┌─ Material for this task
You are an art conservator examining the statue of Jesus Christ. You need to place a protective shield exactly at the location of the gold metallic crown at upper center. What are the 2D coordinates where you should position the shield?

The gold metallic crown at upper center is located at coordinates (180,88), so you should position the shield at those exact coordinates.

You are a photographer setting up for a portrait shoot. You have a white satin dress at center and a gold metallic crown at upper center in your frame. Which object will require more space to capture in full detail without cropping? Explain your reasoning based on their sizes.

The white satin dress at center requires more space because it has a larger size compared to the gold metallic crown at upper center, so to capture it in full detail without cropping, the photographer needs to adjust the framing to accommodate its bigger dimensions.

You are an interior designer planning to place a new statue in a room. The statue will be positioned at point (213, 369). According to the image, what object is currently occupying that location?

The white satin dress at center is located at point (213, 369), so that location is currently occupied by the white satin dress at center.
└─
What you are asked to do - Gather every line of the records above that contains the string "cropping", and copy each such line in full.

Answer box -
You are a photographer setting up for a portrait shoot. You have a white satin dress at center and a gold metallic crown at upper center in your frame. Which object will require more space to capture in full detail without cropping? Explain your reasoning based on their sizes.
The white satin dress at center requires more space because it has a larger size compared to the gold metallic crown at upper center, so to capture it in full detail without cropping, the photographer needs to adjust the framing to accommodate its bigger dimensions.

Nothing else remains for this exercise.